- Directions: Extract every line of the material that contains the string "with".

[BEGIN Stored data]

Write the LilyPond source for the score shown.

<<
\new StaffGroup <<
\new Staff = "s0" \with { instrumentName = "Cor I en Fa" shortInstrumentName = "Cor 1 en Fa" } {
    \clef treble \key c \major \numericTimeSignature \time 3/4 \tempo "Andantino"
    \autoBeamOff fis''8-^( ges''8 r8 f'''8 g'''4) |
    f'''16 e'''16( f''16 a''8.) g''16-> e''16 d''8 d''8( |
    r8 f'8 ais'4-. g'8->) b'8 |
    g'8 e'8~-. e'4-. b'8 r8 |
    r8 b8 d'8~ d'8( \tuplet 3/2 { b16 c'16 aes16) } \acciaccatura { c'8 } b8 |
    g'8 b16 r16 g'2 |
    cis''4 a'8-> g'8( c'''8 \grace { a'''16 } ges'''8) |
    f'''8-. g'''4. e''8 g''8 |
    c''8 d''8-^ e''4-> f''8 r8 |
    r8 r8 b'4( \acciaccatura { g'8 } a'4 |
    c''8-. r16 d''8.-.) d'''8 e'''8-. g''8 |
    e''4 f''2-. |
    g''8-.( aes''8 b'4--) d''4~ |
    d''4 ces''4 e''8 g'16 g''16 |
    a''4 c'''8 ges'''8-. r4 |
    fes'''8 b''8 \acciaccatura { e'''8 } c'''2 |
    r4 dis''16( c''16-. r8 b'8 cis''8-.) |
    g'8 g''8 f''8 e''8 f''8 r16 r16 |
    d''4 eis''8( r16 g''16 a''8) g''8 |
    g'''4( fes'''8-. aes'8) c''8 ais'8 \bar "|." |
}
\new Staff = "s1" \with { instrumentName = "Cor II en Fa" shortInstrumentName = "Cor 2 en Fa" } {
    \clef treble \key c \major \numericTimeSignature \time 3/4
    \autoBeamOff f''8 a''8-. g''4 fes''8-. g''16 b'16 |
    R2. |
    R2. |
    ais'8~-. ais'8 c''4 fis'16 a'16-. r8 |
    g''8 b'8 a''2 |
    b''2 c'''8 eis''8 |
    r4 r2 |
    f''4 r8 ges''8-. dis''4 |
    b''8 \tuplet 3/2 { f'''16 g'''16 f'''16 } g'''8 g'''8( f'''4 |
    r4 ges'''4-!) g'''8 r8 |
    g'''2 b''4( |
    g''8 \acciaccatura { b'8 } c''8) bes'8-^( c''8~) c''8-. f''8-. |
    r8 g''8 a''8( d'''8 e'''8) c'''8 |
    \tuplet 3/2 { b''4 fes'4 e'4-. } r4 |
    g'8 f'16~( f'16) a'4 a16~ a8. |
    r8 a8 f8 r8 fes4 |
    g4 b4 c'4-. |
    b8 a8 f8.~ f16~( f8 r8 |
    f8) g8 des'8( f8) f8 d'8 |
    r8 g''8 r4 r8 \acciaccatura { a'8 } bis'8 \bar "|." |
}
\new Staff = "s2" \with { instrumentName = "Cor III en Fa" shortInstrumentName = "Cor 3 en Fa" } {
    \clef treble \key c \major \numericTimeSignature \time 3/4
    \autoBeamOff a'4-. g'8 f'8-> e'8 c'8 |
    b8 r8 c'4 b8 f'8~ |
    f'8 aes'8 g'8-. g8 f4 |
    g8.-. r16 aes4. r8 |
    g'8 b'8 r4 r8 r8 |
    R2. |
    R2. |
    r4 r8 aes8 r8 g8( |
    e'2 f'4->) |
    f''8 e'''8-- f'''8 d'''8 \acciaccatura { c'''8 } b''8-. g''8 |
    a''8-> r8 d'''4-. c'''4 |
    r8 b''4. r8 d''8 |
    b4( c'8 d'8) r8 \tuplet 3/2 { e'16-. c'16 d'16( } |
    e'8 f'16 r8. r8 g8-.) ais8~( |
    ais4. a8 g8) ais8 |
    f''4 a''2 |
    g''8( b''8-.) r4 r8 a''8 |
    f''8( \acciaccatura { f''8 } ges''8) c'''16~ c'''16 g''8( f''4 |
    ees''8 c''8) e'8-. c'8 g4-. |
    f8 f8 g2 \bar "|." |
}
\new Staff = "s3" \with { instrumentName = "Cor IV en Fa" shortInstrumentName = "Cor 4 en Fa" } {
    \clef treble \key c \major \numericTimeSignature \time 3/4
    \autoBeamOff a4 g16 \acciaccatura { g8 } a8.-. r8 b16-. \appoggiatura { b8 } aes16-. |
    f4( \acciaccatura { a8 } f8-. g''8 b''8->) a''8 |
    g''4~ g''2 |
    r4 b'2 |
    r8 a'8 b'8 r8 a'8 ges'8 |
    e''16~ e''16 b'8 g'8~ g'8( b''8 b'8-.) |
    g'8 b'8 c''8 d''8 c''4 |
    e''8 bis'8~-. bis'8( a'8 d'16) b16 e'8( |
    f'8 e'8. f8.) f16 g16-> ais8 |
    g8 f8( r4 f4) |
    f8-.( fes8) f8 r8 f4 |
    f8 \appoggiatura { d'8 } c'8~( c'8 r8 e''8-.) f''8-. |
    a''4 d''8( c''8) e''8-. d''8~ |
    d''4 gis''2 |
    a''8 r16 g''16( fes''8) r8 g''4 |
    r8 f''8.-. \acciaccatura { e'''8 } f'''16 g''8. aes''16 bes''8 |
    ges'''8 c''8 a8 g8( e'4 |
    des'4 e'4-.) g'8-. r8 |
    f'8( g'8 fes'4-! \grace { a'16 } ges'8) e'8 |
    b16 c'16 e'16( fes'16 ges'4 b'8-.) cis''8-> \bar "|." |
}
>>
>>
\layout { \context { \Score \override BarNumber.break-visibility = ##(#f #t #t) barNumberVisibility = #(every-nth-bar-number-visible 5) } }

[END Stored data]

- Reply to the task:
\new Staff = "s0" \with { instrumentName = "Cor I en Fa" shortInstrumentName = "Cor 1 en Fa" } {
\new Staff = "s1" \with { instrumentName = "Cor II en Fa" shortInstrumentName = "Cor 2 en Fa" } {
\new Staff = "s2" \with { instrumentName = "Cor III en Fa" shortInstrumentName = "Cor 3 en Fa" } {
\new Staff = "s3" \with { instrumentName = "Cor IV en Fa" shortInstrumentName = "Cor 4 en Fa" } {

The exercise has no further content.